■ **THE PROBLEM**
Within the listing that follows, reproduce exactly the lines starting at the line with "yellow banana: 7 -> 9" and ending at the line with "white camera: 9 -> 8", inclusive, and only those. Pictures are dropped.
PROVIDED RECORDS Start Marker
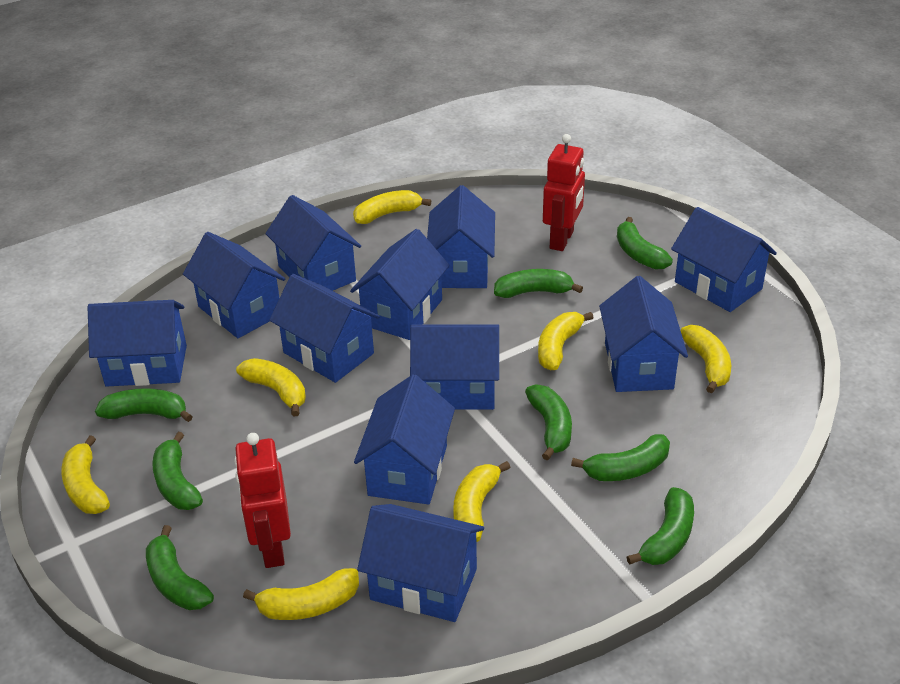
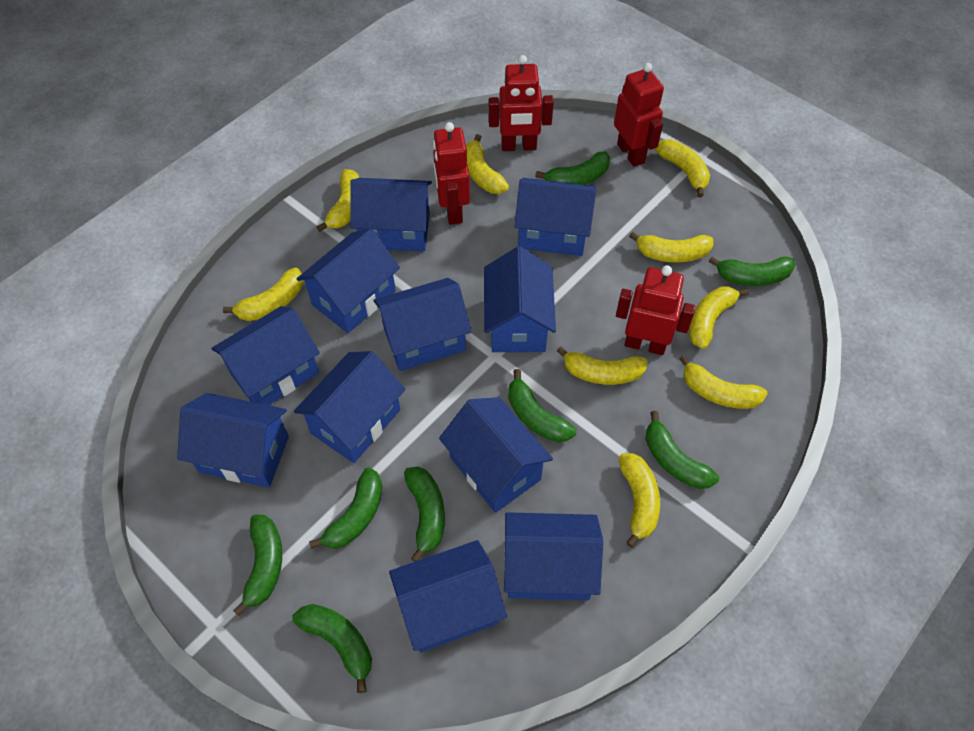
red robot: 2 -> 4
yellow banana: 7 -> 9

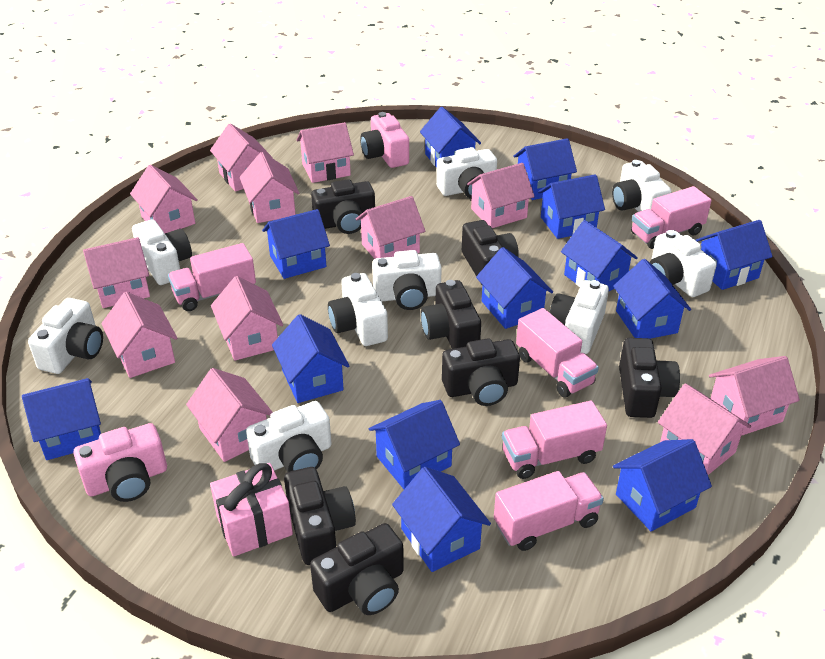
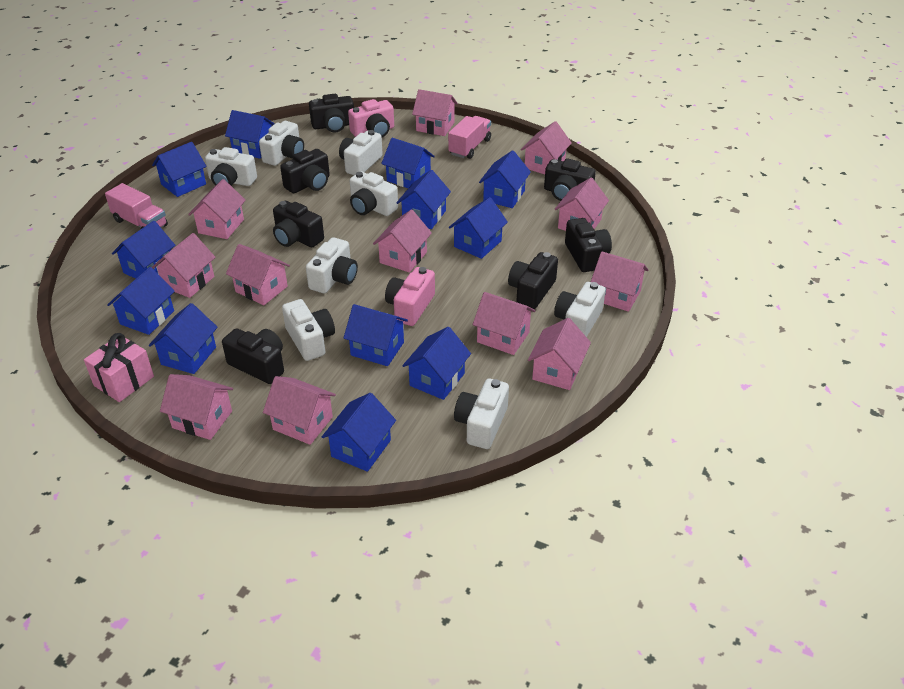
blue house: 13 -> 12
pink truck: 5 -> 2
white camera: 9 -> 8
PROVIDED RECORDS End Marker
PROVIDED RECORDS Start Marker
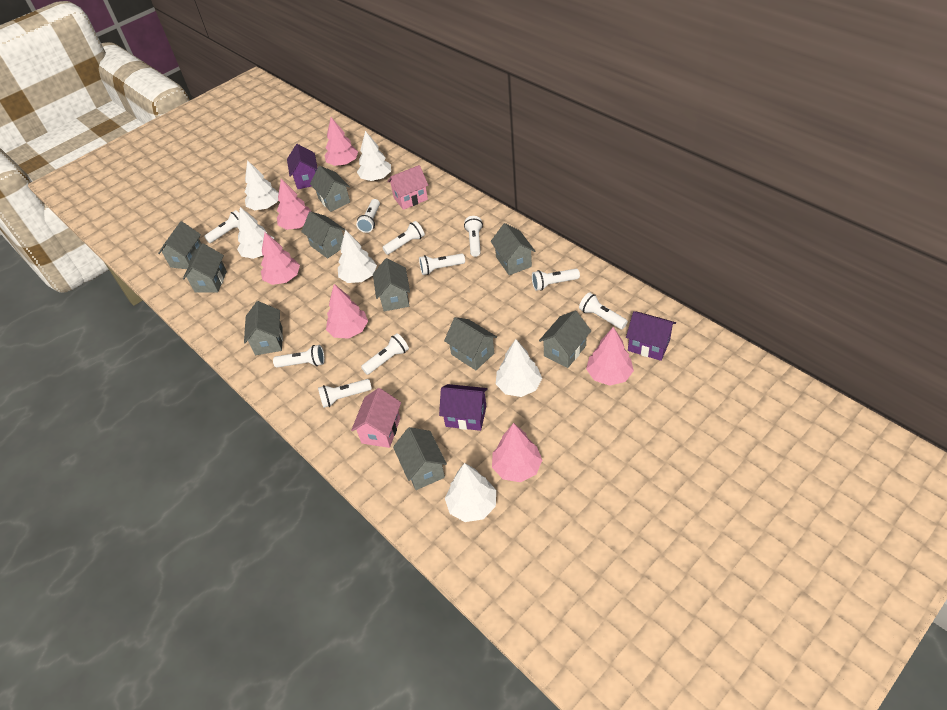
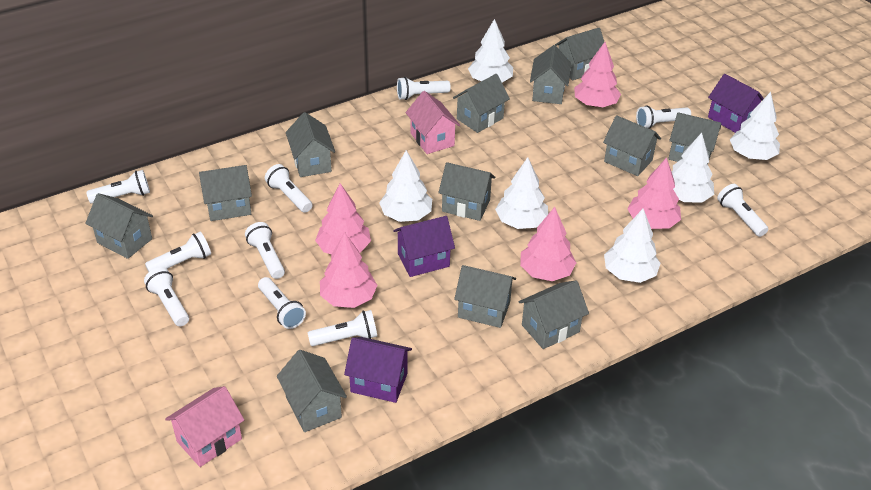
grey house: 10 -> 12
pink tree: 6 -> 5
PROVIDED RECORDS End Marker
■ **SOLUTION TO THIS TASK**
yellow banana: 7 -> 9

blue house: 13 -> 12
pink truck: 5 -> 2
white camera: 9 -> 8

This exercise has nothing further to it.